§ **Directions for this task**
Give the data again exactly, without its images.

§ **Materials provided**
# # # # # # #
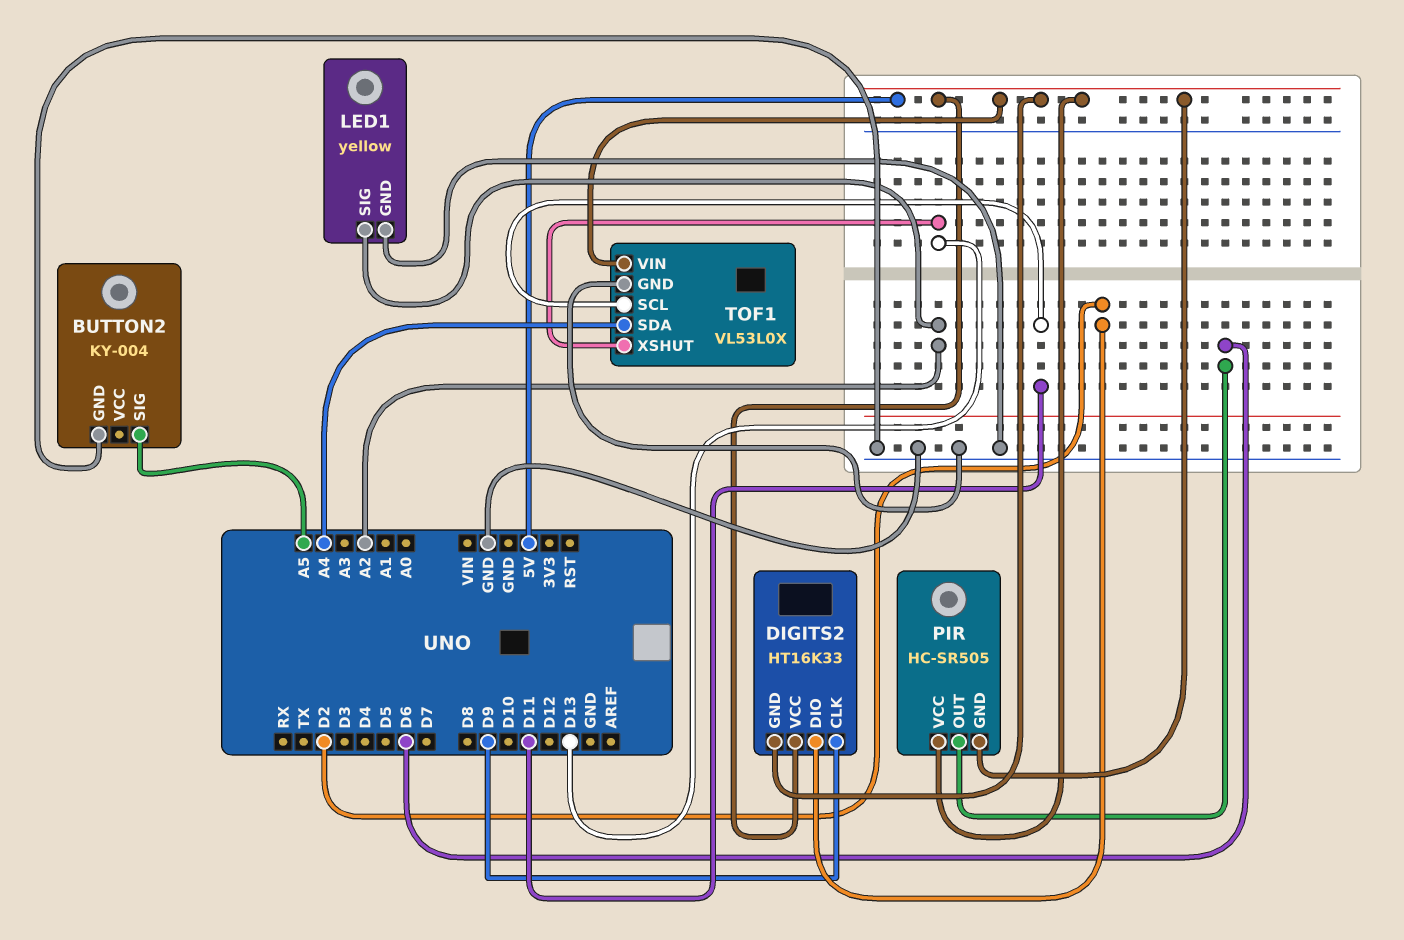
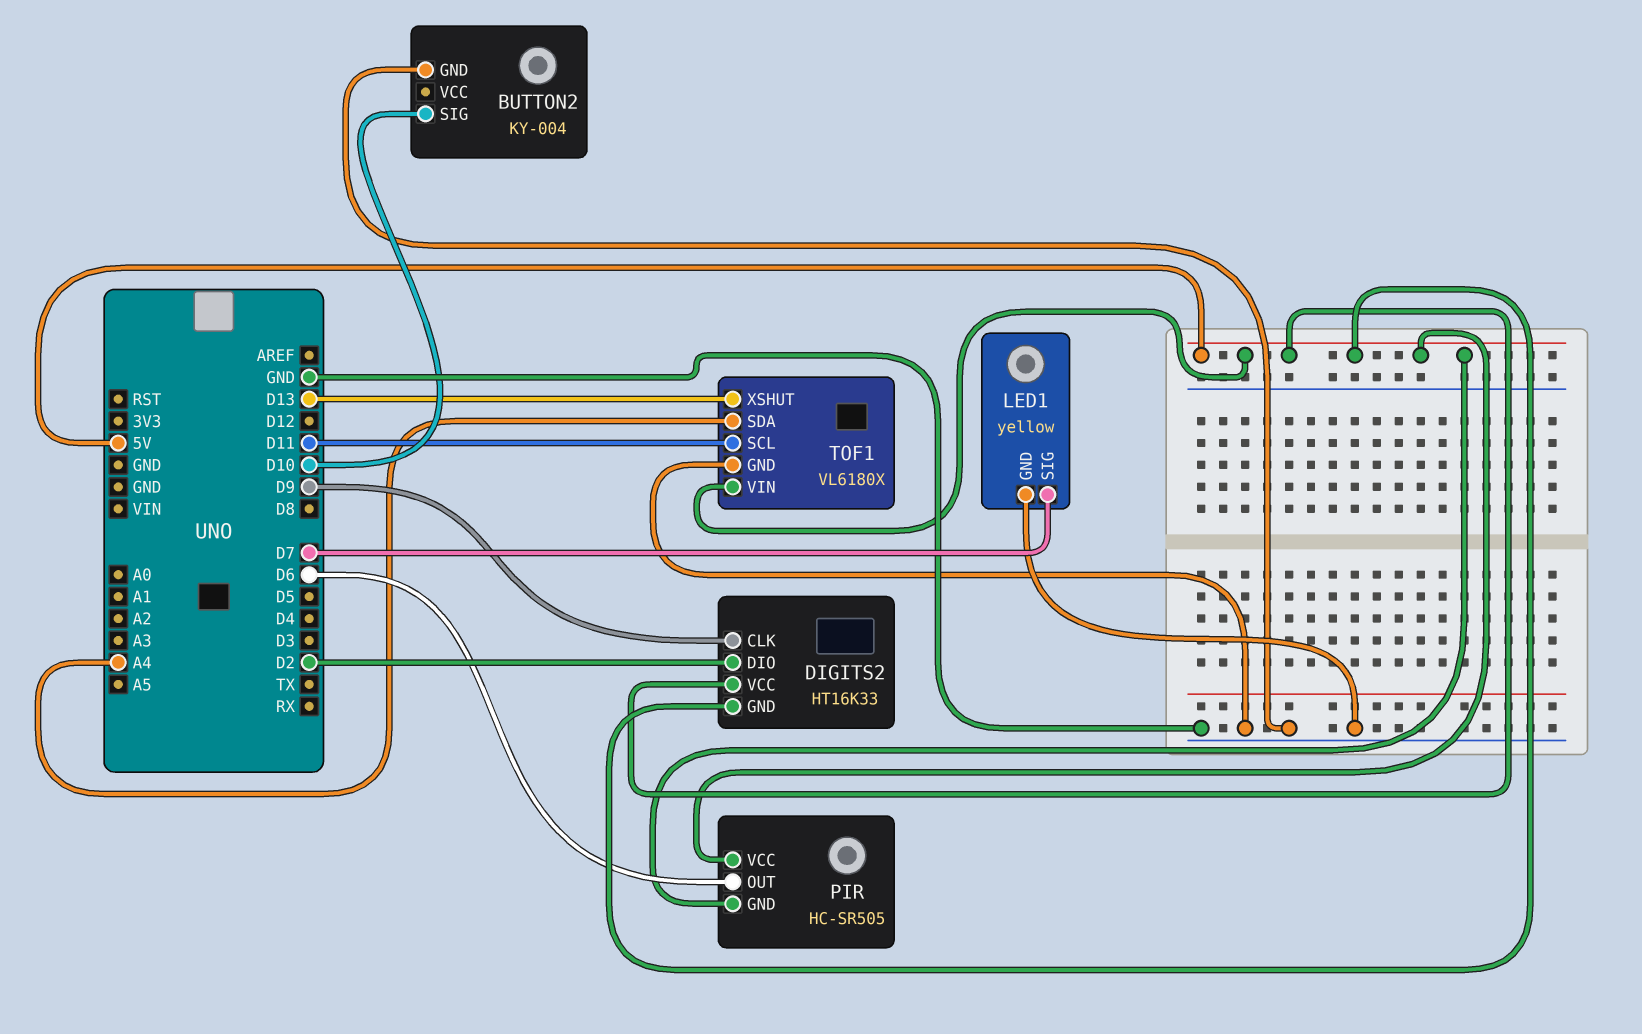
BUTTON2 pin SIG: A5 -> D10
LED1 pin SIG: A2 -> D7
TOF1: VL53L0X -> VL6180X

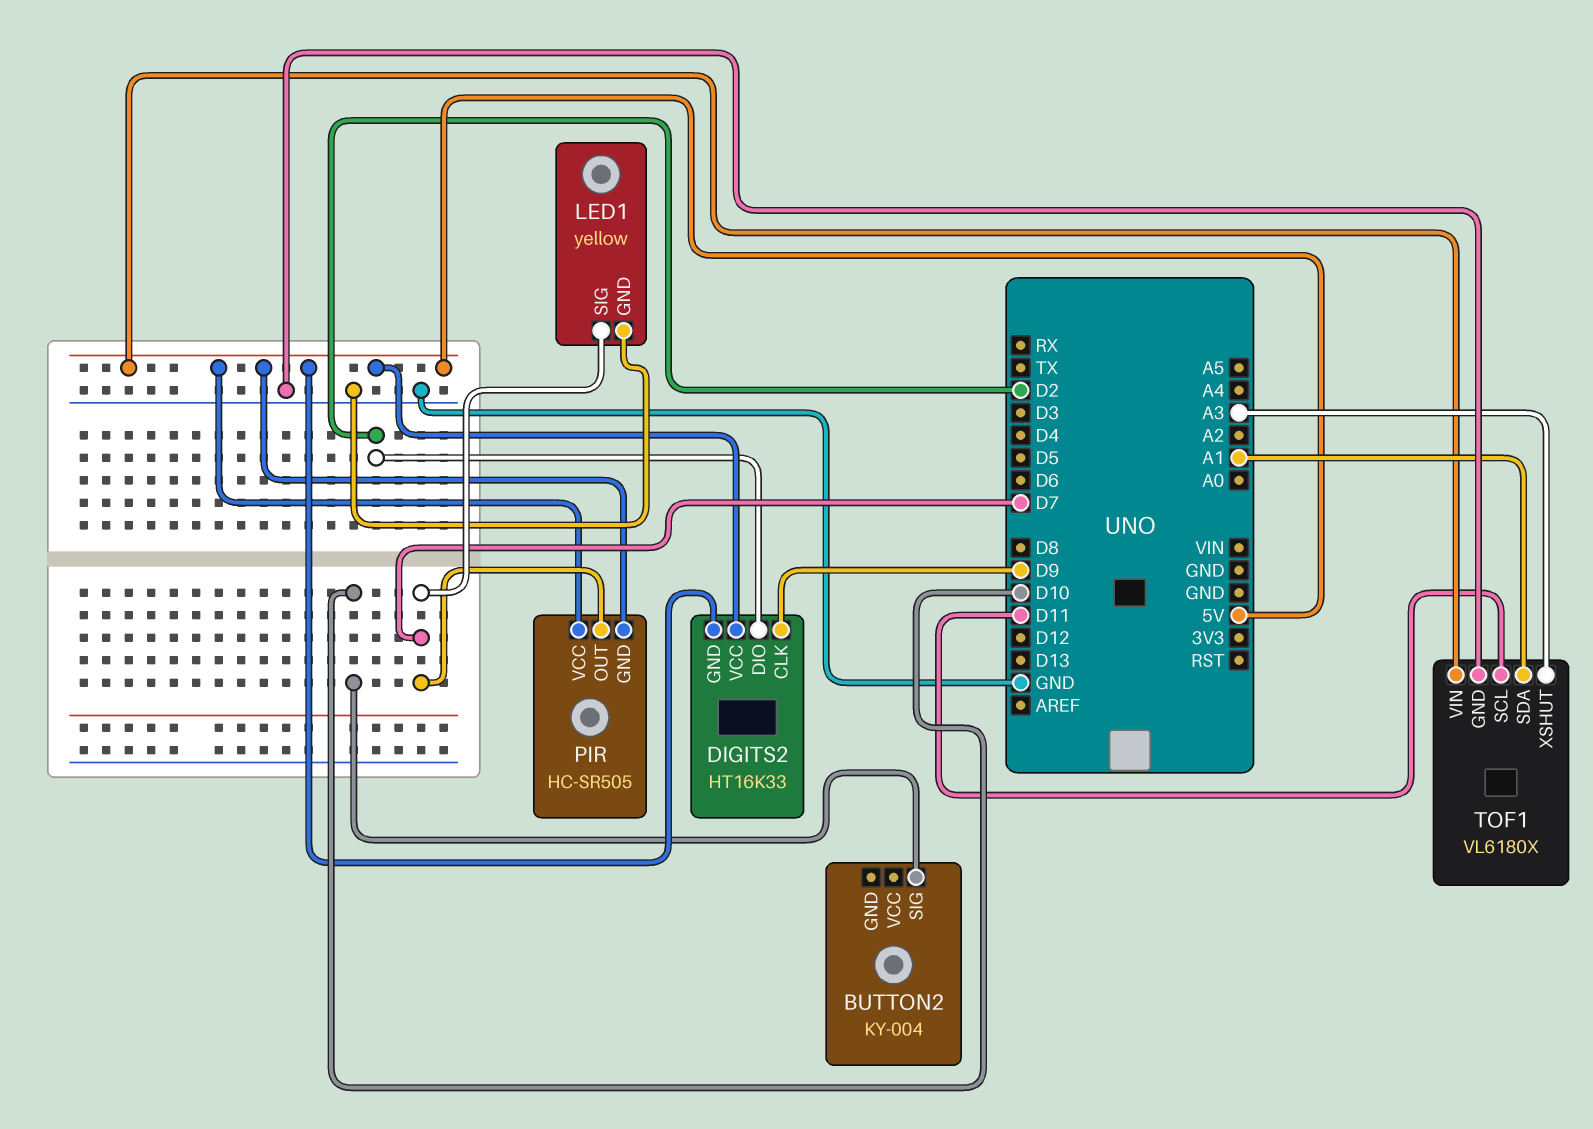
BUTTON2 pin GND: GND -> none
PIR pin OUT: D6 -> D7
TOF1 pin SDA: A4 -> A1
TOF1 pin XSHUT: D13 -> A3

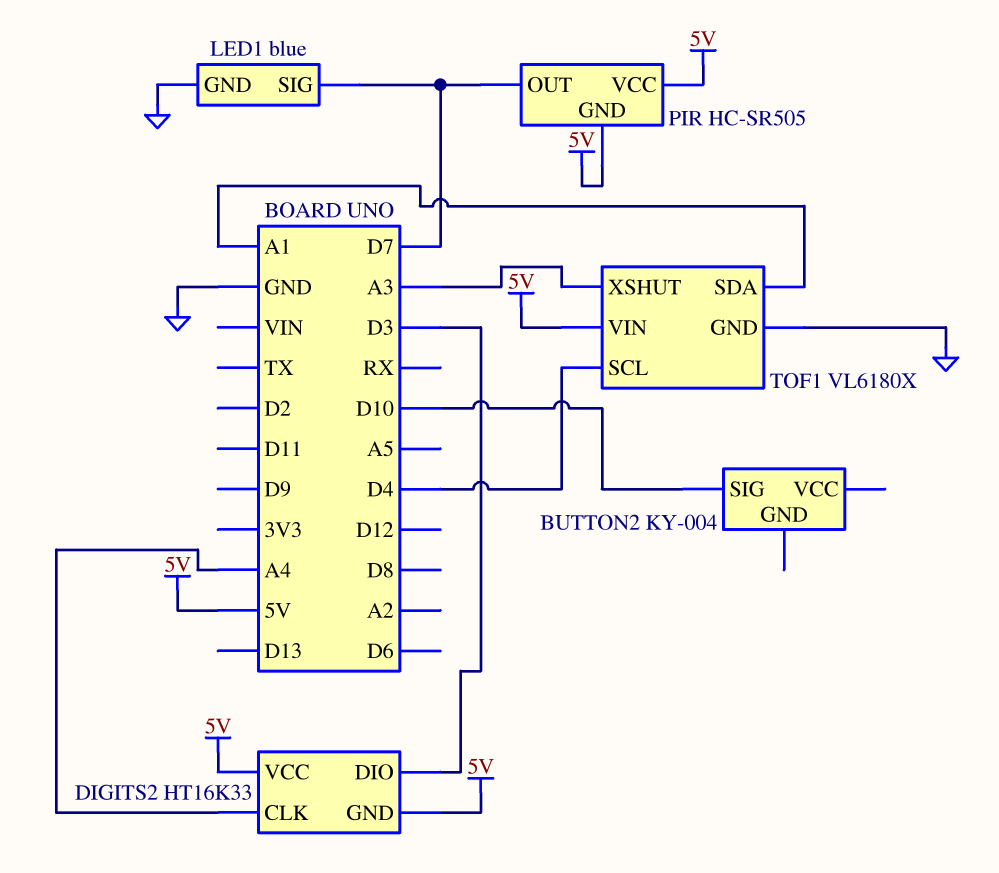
DIGITS2 pin CLK: D9 -> A4
DIGITS2 pin DIO: D2 -> D3
LED1: yellow -> blue
TOF1 pin SCL: D11 -> D4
# # # # # # #
§ **Solution**
BUTTON2 pin SIG: A5 -> D10
LED1 pin SIG: A2 -> D7
TOF1: VL53L0X -> VL6180X

BUTTON2 pin GND: GND -> none
PIR pin OUT: D6 -> D7
TOF1 pin SDA: A4 -> A1
TOF1 pin XSHUT: D13 -> A3

DIGITS2 pin CLK: D9 -> A4
DIGITS2 pin DIO: D2 -> D3
LED1: yellow -> blue
TOF1 pin SCL: D11 -> D4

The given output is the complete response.